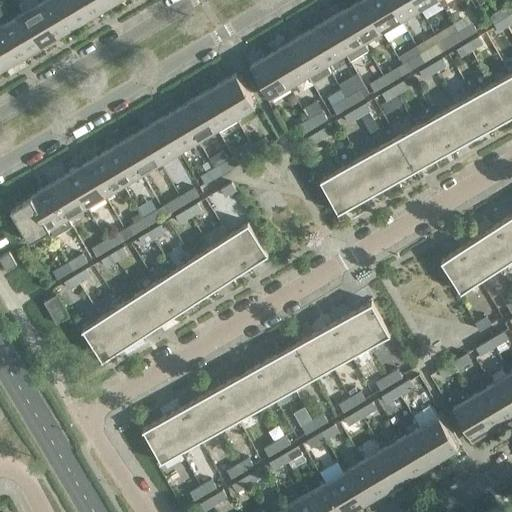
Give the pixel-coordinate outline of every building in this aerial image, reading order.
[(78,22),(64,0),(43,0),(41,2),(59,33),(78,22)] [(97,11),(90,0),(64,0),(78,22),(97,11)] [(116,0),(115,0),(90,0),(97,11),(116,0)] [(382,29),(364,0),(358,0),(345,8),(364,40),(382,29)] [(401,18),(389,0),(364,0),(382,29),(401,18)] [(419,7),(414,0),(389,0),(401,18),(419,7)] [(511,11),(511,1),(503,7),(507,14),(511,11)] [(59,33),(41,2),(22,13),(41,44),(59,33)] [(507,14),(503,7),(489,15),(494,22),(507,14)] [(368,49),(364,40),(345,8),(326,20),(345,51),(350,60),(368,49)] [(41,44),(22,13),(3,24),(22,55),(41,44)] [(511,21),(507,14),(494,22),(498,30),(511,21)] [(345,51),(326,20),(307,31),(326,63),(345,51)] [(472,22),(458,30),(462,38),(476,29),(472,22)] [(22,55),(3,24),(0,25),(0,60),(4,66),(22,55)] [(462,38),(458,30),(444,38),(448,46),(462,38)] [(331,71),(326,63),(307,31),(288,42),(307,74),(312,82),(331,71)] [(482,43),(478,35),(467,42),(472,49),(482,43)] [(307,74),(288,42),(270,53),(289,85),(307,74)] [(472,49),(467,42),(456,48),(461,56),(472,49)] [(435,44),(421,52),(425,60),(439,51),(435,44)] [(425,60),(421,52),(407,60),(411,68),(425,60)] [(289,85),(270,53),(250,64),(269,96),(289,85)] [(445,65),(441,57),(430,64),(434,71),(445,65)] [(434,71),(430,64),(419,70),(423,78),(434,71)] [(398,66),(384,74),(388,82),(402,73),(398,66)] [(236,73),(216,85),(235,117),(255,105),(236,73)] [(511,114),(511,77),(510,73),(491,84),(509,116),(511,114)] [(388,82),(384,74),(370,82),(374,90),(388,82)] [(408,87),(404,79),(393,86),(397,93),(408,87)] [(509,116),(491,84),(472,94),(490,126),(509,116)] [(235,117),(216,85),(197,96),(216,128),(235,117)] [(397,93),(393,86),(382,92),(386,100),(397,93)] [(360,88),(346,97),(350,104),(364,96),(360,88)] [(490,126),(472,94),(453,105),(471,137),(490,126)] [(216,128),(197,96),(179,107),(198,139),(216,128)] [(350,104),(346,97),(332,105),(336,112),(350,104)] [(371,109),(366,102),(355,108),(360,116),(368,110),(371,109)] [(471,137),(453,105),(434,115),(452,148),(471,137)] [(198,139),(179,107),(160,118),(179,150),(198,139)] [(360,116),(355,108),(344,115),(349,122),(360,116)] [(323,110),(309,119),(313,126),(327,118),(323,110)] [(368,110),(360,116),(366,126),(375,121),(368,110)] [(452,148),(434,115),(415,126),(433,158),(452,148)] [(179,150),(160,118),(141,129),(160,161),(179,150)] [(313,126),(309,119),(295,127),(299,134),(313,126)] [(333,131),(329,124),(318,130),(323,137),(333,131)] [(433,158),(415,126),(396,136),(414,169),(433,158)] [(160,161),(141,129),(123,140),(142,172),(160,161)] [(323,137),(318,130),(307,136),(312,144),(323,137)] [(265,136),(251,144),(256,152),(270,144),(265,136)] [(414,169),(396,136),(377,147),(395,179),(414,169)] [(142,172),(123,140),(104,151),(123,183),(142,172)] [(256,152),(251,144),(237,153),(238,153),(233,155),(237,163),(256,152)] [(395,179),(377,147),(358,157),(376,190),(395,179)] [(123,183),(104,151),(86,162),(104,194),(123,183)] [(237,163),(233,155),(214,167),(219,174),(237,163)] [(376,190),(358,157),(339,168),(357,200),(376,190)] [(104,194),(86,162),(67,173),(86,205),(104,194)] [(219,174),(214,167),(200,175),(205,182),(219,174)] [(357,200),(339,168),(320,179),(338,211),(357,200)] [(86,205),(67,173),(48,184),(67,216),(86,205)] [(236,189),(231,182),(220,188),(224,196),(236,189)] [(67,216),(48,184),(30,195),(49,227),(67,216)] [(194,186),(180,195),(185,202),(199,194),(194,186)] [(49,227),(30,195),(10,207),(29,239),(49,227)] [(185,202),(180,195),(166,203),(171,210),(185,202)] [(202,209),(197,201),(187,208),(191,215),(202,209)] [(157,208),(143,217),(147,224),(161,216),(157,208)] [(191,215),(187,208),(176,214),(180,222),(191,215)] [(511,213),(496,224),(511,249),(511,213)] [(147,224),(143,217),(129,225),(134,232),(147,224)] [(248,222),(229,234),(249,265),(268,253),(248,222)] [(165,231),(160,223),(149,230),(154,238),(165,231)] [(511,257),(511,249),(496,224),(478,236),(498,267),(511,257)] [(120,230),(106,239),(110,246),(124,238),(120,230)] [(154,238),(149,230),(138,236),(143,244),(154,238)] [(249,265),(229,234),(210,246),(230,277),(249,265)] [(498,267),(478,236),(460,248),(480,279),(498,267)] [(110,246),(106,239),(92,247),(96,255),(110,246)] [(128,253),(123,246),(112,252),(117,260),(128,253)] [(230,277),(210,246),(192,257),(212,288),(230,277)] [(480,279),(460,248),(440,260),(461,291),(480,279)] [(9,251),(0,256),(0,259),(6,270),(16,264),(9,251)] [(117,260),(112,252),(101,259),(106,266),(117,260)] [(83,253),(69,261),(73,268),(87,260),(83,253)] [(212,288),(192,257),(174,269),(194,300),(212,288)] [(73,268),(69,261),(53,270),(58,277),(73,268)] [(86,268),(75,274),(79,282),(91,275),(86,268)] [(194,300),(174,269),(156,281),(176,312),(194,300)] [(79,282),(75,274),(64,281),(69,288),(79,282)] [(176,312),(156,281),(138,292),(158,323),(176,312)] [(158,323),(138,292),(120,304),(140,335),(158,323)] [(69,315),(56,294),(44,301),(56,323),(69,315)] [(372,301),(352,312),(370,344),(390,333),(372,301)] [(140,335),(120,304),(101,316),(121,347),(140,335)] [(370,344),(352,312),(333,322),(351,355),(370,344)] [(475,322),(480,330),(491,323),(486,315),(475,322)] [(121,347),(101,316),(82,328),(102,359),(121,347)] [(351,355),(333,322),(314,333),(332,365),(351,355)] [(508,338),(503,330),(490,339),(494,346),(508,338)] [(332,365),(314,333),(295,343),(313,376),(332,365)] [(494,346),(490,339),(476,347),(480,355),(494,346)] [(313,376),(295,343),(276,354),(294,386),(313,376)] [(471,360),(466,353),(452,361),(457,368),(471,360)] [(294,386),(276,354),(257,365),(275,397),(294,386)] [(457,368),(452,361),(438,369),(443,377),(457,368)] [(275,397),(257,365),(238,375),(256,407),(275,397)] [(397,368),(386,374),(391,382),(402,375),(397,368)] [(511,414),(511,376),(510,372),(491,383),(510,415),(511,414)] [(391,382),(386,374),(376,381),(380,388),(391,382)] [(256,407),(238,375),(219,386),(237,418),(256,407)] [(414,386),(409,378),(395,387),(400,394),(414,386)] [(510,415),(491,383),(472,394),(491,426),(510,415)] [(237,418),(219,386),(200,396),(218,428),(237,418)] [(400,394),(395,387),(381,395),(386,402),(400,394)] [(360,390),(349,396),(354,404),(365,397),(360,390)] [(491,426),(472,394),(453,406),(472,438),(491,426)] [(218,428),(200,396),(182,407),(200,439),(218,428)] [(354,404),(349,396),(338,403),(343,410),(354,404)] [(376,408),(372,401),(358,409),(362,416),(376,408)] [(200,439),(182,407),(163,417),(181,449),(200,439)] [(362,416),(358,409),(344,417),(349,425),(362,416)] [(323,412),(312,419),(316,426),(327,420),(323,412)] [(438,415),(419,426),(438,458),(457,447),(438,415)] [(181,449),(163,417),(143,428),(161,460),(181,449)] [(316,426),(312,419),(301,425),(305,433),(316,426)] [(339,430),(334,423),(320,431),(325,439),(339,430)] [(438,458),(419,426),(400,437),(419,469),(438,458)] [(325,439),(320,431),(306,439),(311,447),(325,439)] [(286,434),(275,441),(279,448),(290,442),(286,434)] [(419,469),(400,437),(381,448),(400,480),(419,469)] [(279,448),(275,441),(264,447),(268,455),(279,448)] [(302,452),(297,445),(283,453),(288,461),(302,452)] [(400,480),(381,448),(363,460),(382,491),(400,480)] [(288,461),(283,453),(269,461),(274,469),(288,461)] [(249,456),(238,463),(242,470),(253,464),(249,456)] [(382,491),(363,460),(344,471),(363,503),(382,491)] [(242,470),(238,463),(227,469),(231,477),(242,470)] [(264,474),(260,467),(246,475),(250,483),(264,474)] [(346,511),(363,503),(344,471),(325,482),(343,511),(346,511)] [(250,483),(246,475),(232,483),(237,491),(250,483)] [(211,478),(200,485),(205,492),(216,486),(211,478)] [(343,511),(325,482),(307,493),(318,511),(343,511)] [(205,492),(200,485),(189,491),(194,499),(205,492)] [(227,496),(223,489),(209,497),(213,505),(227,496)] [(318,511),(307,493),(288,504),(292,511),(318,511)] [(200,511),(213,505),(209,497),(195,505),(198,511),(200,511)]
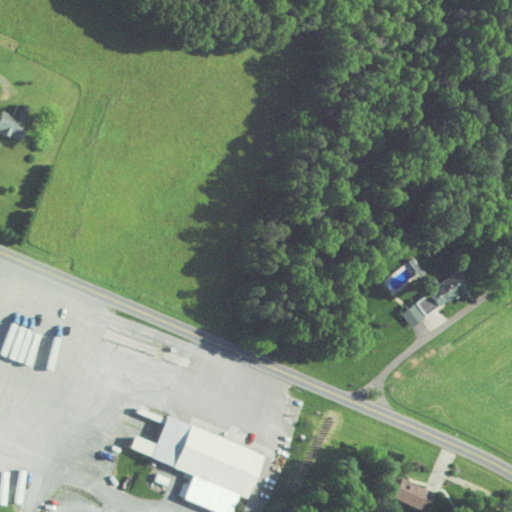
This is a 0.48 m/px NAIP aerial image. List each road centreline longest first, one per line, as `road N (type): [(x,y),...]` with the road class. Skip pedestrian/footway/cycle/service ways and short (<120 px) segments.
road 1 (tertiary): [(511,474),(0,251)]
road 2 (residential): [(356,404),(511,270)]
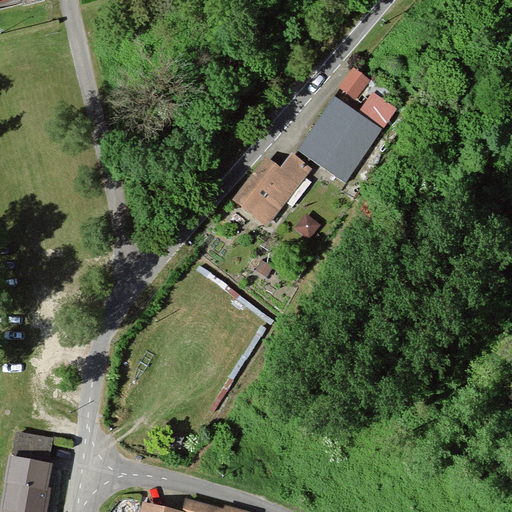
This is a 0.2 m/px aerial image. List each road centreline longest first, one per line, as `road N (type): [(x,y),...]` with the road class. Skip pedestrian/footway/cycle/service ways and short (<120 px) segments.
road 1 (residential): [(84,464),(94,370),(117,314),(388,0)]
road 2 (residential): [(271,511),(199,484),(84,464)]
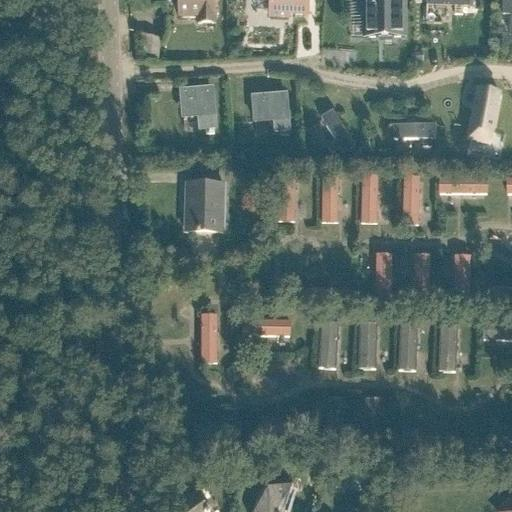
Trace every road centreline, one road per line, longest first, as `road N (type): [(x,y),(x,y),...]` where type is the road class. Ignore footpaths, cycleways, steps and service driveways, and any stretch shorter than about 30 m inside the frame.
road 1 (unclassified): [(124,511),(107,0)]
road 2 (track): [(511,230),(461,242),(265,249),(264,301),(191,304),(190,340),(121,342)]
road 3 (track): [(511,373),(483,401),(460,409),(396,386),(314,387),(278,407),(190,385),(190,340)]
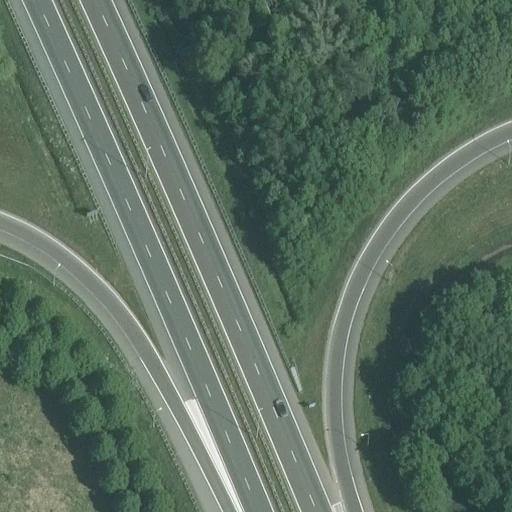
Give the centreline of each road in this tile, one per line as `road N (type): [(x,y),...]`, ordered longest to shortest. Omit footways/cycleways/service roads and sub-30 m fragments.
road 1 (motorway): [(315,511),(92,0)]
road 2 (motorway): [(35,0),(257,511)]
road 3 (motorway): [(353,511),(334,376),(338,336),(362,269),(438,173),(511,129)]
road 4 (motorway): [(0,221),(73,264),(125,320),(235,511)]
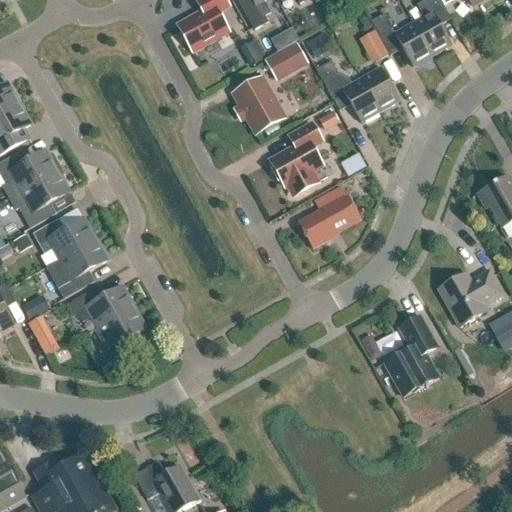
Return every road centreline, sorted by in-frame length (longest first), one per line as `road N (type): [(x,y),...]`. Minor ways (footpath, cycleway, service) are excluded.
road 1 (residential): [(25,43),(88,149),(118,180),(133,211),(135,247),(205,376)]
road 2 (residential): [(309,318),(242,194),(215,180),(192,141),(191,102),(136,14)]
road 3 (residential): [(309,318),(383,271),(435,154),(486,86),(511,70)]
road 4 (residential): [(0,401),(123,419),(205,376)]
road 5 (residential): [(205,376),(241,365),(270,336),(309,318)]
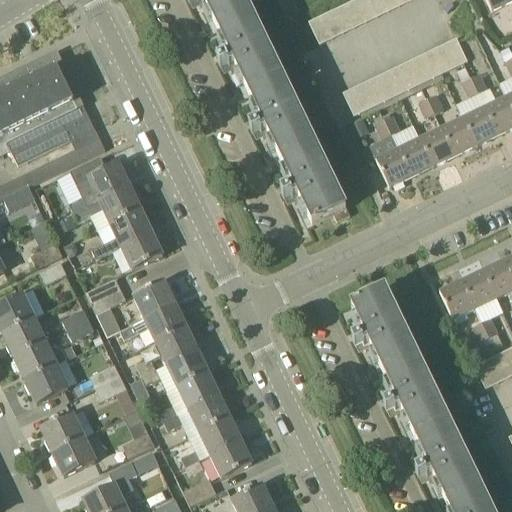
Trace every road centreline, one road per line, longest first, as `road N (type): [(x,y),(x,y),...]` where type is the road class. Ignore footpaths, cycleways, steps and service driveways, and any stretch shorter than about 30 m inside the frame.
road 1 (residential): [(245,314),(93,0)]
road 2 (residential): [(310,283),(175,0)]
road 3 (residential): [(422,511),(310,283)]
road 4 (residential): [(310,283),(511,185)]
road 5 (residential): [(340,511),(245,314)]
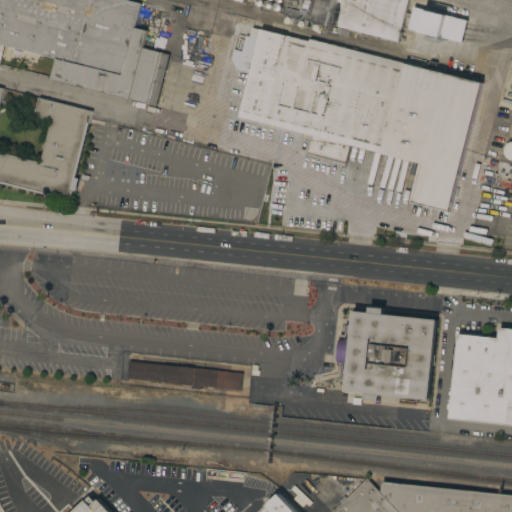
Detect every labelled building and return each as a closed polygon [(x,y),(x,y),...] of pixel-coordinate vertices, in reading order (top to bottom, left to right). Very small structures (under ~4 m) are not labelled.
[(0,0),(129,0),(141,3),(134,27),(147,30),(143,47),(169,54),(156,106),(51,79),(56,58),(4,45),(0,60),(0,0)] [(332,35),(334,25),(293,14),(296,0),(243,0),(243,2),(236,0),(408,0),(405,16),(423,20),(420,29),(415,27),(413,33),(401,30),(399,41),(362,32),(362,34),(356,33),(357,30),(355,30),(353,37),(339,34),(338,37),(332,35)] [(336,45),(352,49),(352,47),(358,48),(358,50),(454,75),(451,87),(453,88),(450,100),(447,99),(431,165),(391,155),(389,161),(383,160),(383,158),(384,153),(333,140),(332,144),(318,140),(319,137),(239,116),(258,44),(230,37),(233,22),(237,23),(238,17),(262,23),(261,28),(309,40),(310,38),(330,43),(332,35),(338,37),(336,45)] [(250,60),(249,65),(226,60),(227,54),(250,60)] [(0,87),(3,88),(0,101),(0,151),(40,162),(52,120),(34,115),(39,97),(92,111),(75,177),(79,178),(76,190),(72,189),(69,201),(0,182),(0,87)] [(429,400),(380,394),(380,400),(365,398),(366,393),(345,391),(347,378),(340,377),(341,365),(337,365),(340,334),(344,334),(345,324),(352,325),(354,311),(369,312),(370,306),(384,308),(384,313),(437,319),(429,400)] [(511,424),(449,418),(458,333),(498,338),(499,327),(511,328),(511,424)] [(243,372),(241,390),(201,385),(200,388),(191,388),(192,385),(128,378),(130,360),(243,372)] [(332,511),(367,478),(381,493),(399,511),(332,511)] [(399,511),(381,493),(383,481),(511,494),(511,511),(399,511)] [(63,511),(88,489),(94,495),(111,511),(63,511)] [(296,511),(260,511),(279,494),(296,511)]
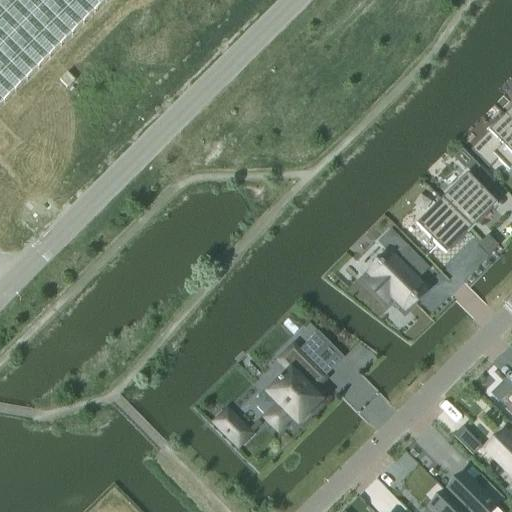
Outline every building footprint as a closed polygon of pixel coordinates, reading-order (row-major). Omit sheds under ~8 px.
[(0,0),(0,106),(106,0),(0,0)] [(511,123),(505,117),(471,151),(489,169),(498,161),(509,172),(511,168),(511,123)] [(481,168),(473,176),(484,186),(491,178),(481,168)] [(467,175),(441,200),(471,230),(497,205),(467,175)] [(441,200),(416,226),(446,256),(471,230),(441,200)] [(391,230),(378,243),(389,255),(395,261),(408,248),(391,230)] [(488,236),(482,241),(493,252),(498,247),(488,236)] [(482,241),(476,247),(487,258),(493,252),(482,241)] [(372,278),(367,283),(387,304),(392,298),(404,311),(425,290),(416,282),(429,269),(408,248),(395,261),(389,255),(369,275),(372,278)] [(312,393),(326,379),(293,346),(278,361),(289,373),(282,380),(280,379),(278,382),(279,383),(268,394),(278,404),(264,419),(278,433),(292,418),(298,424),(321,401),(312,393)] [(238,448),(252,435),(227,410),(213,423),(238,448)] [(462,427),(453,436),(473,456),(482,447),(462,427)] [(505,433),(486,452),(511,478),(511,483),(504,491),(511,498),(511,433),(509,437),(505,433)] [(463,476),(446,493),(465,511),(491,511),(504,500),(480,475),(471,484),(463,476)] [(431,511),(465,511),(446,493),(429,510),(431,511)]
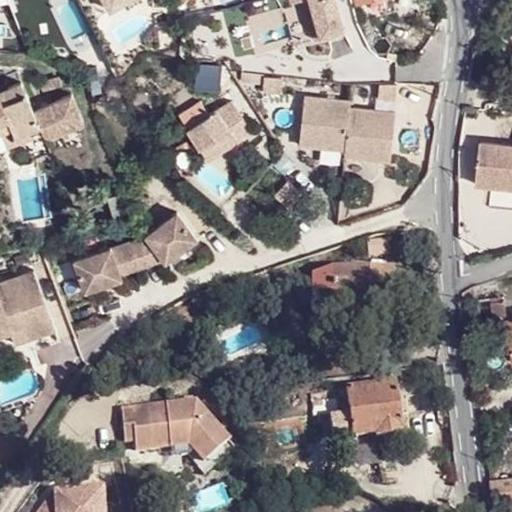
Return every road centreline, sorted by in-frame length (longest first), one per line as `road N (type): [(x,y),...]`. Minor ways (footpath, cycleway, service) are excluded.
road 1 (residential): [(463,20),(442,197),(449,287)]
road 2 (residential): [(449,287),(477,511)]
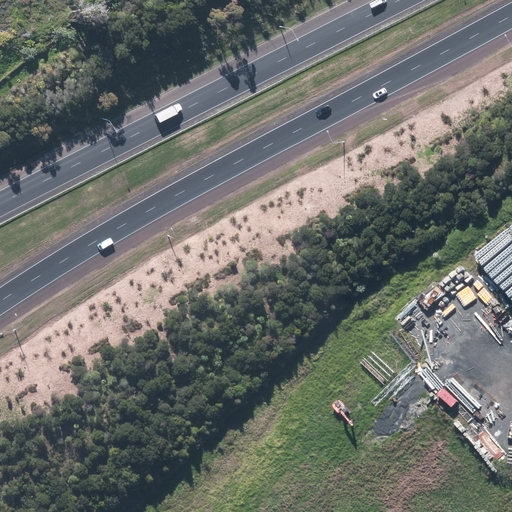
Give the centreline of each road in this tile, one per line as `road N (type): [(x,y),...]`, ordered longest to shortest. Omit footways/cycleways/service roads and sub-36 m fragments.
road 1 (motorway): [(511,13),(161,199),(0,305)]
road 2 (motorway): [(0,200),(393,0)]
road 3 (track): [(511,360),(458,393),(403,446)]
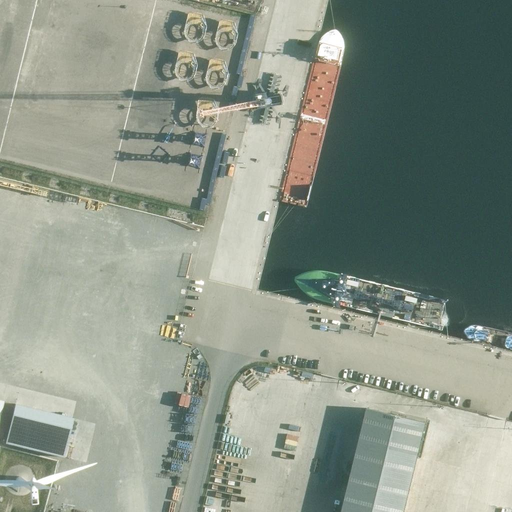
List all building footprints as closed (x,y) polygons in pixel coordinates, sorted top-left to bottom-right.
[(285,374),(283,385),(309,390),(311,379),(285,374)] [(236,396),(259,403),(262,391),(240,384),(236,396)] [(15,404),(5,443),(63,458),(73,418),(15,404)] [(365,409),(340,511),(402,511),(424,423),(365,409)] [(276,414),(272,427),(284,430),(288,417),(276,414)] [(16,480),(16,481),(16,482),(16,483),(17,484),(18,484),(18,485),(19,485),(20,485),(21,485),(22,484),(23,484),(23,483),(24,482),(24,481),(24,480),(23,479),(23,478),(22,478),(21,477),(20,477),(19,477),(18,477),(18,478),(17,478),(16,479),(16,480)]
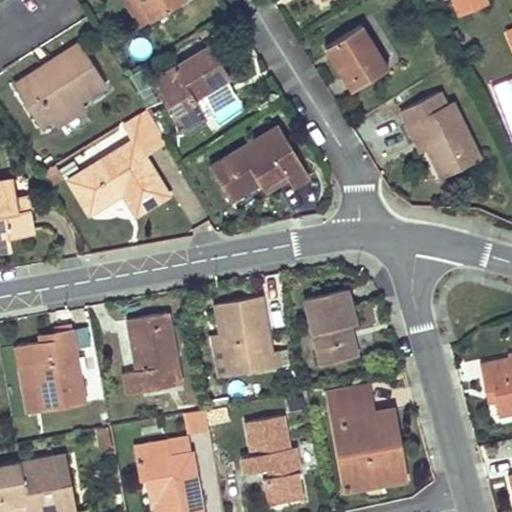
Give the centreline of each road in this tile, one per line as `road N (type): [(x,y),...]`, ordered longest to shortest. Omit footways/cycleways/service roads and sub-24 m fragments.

##########

Direction: Pick out every line of the listing above that contains the word "reading", and copy each one. Case counts.

Full solution:
Give the pixel-coordinate outline of every building in this aerial image, reading order.
Detect every labelled building and return each as a closed polygon [(x,y),(x,y),...] of pixel-coordinate vertices, in reading order (top to bottom, left to right). Very small structures (under ~4 m) are not labelled.
Outline every building footprint as a closed polygon of pixel coordinates, reading-order (row-major). Omit sheds under ~8 px.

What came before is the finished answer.